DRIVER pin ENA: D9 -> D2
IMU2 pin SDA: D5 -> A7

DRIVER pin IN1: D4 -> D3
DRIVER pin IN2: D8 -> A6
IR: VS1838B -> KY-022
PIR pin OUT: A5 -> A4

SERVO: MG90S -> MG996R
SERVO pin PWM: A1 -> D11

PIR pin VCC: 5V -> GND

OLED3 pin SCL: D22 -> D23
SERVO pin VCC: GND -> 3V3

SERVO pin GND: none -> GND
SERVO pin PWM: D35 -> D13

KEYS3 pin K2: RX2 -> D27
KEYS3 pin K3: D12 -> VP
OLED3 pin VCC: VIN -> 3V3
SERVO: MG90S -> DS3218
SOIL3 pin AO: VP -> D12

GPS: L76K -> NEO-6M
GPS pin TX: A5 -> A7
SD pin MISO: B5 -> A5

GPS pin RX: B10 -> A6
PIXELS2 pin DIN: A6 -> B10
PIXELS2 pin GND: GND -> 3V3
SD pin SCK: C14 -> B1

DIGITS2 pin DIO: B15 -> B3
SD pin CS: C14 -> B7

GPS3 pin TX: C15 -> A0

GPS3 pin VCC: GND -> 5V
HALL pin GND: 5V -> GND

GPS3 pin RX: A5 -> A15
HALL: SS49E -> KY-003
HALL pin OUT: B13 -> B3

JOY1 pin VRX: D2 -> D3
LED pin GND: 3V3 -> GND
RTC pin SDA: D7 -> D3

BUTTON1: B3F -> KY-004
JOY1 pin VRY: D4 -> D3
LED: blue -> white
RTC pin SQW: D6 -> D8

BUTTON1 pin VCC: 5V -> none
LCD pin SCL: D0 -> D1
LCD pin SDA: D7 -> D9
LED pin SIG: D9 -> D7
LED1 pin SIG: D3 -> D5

========================================

● About this exercise
All of the data is to be transcribed exactly as written.

● Solution
DRIVER pin ENA: D9 -> D2
IMU2 pin SDA: D5 -> A7

DRIVER pin IN1: D4 -> D3
DRIVER pin IN2: D8 -> A6
IR: VS1838B -> KY-022
PIR pin OUT: A5 -> A4

SERVO: MG90S -> MG996R
SERVO pin PWM: A1 -> D11

PIR pin VCC: 5V -> GND

OLED3 pin SCL: D22 -> D23
SERVO pin VCC: GND -> 3V3

SERVO pin GND: none -> GND
SERVO pin PWM: D35 -> D13

KEYS3 pin K2: RX2 -> D27
KEYS3 pin K3: D12 -> VP
OLED3 pin VCC: VIN -> 3V3
SERVO: MG90S -> DS3218
SOIL3 pin AO: VP -> D12

GPS: L76K -> NEO-6M
GPS pin TX: A5 -> A7
SD pin MISO: B5 -> A5

GPS pin RX: B10 -> A6
PIXELS2 pin DIN: A6 -> B10
PIXELS2 pin GND: GND -> 3V3
SD pin SCK: C14 -> B1

DIGITS2 pin DIO: B15 -> B3
SD pin CS: C14 -> B7

GPS3 pin TX: C15 -> A0

GPS3 pin VCC: GND -> 5V
HALL pin GND: 5V -> GND

GPS3 pin RX: A5 -> A15
HALL: SS49E -> KY-003
HALL pin OUT: B13 -> B3

JOY1 pin VRX: D2 -> D3
LED pin GND: 3V3 -> GND
RTC pin SDA: D7 -> D3

BUTTON1: B3F -> KY-004
JOY1 pin VRY: D4 -> D3
LED: blue -> white
RTC pin SQW: D6 -> D8

BUTTON1 pin VCC: 5V -> none
LCD pin SCL: D0 -> D1
LCD pin SDA: D7 -> D9
LED pin SIG: D9 -> D7
LED1 pin SIG: D3 -> D5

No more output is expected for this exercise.